Start of DATA FOR ANALYSIS

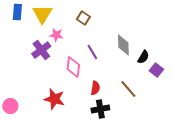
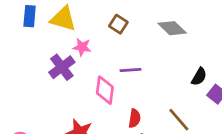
yellow triangle: (42, 14) -> (63, 19), turned -45
gray diamond: (123, 45) -> (172, 28), moved, turned -45
purple line: (92, 52) -> (130, 70), turned -63

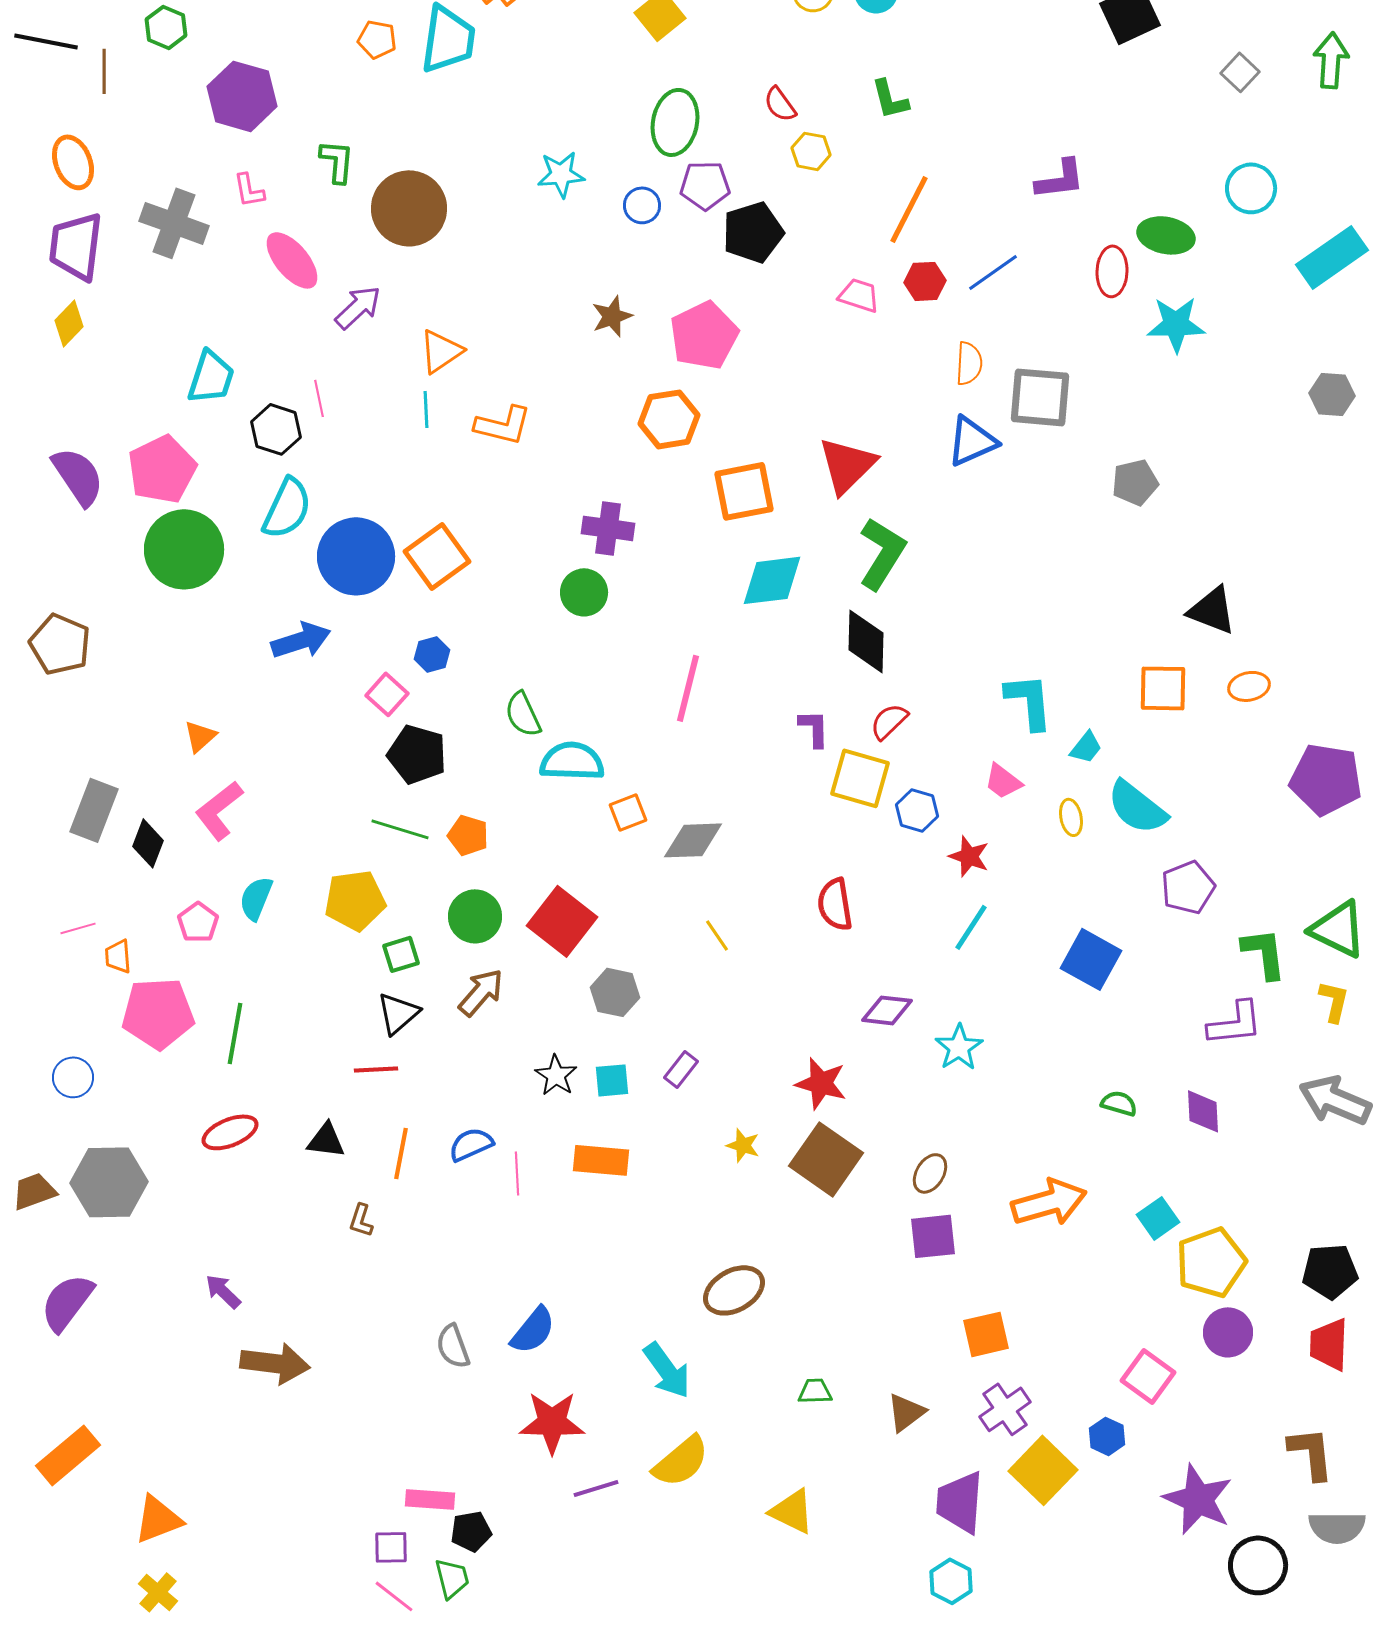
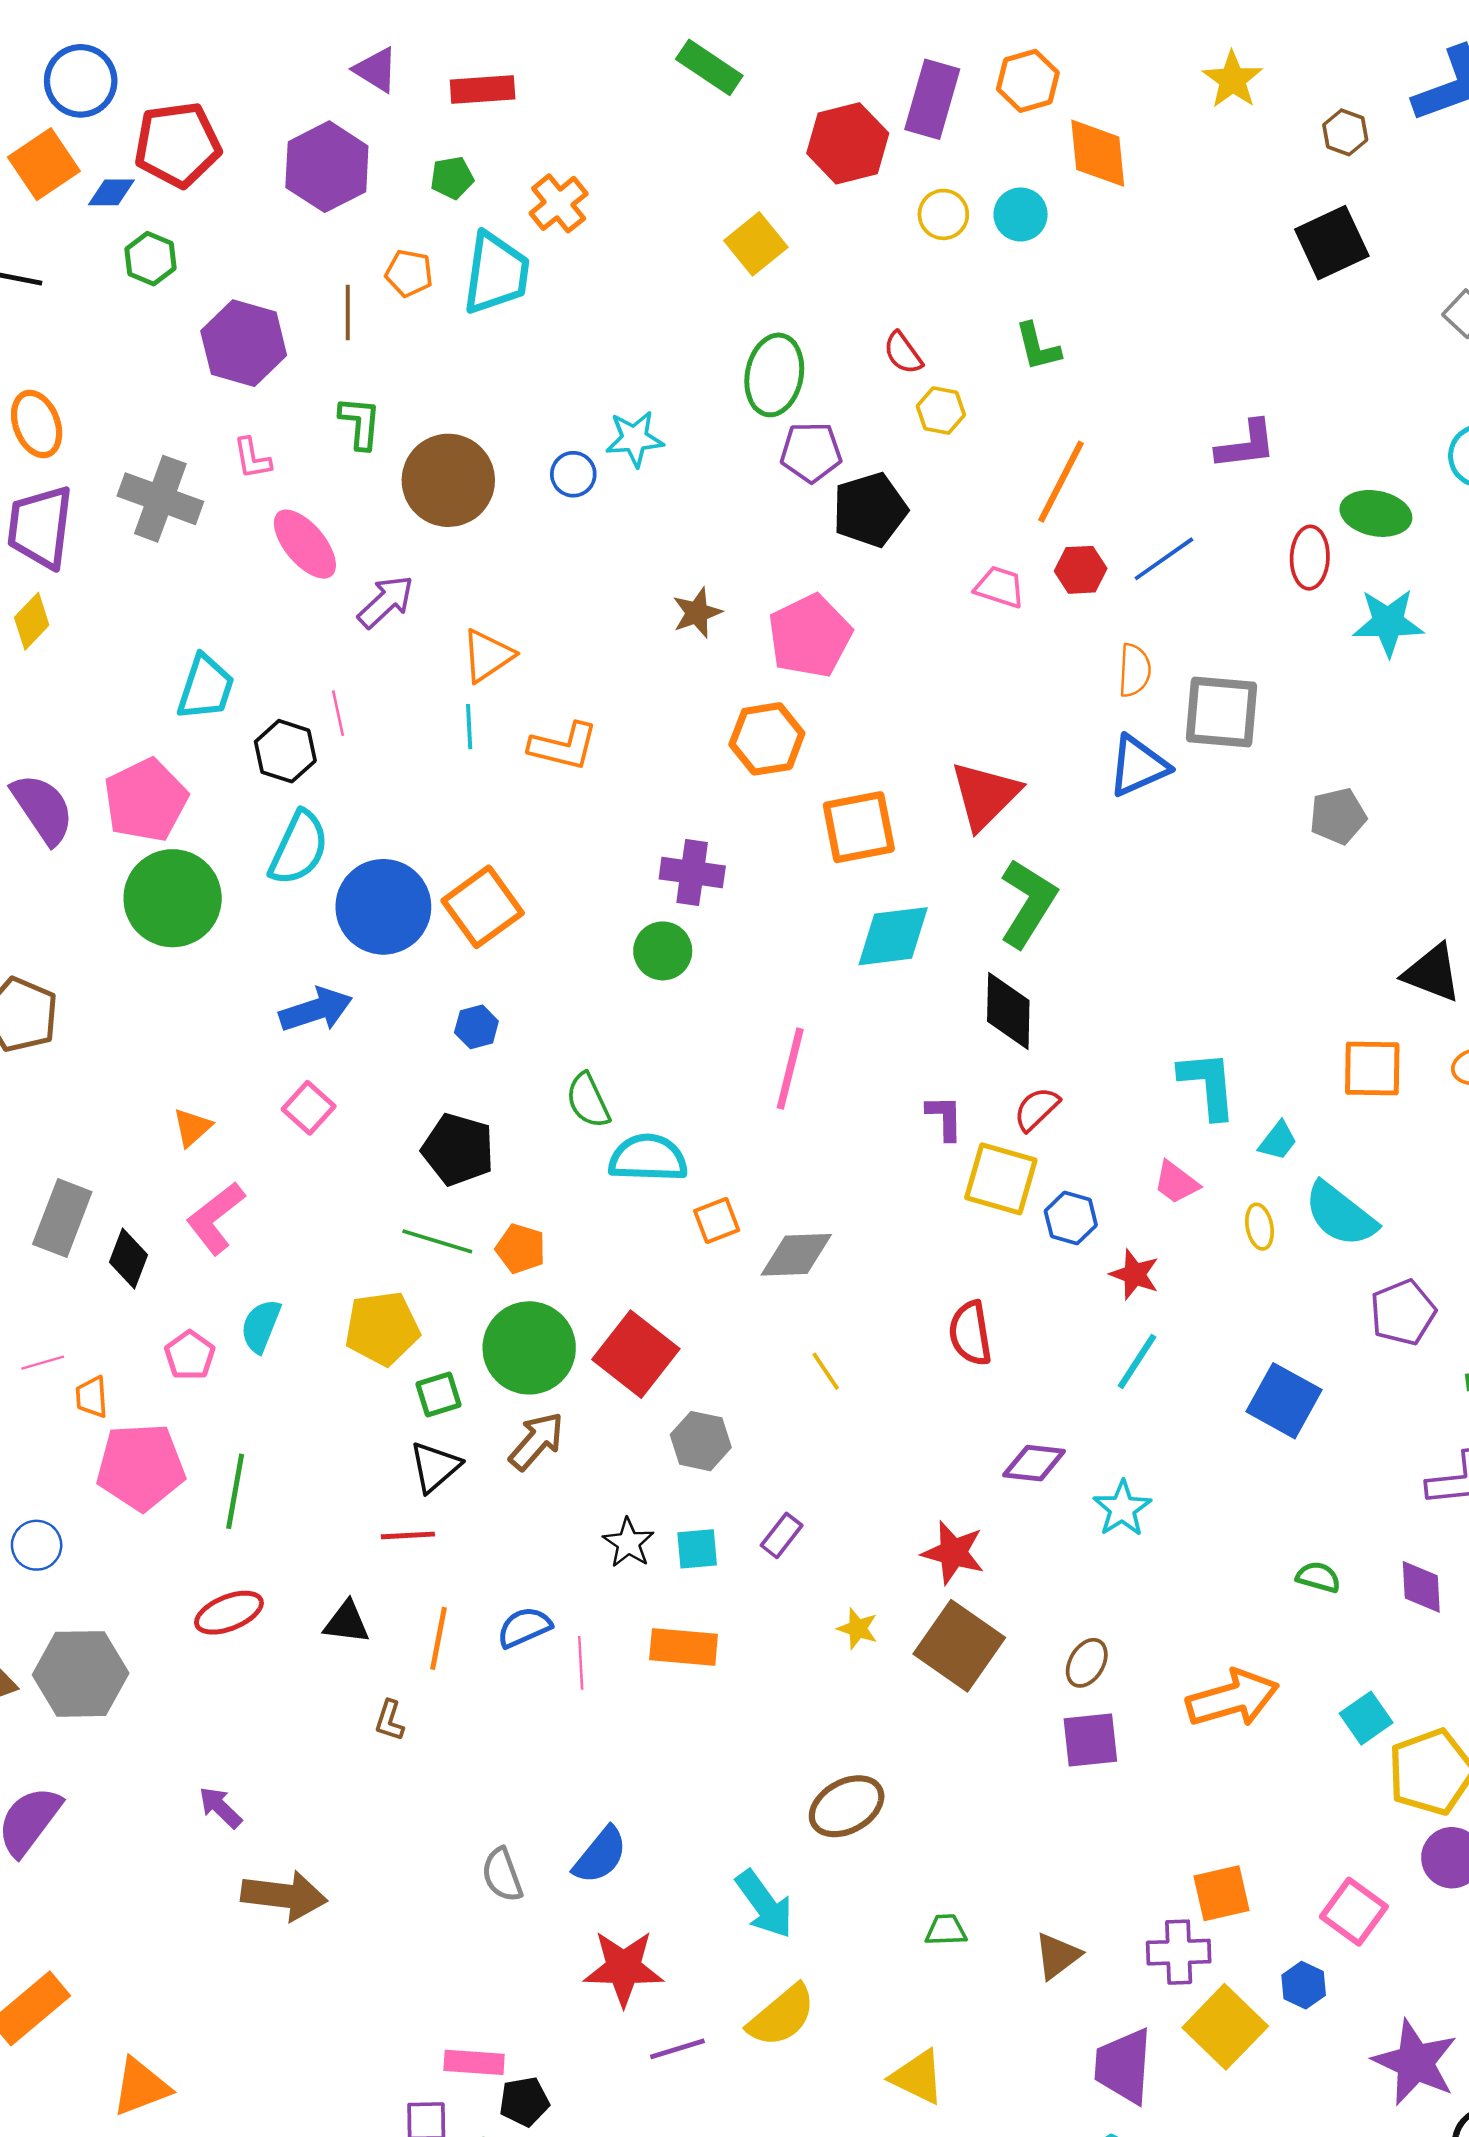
brown line: (104, 71) -> (348, 312), moved
blue circle: (642, 205) -> (573, 474), moved
pink square: (387, 694) -> (309, 1108), moved
green circle: (475, 916) -> (529, 1348), size x1.4
orange square: (986, 1334) -> (1222, 1893), moved
purple cross: (1005, 1409) -> (1179, 1952), turned 33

End of DATA FOR ANALYSIS

**EXERCISE AIM**
Your answer must be the lines from the opening line of the entries through the line holding "green circle: (475, 916)", written out exactly and without any picture.

**SOLUTION TO THIS PROBLEM**
yellow triangle: (42, 14) -> (63, 19), turned -45
gray diamond: (123, 45) -> (172, 28), moved, turned -45
purple line: (92, 52) -> (130, 70), turned -63

brown line: (104, 71) -> (348, 312), moved
blue circle: (642, 205) -> (573, 474), moved
pink square: (387, 694) -> (309, 1108), moved
green circle: (475, 916) -> (529, 1348), size x1.4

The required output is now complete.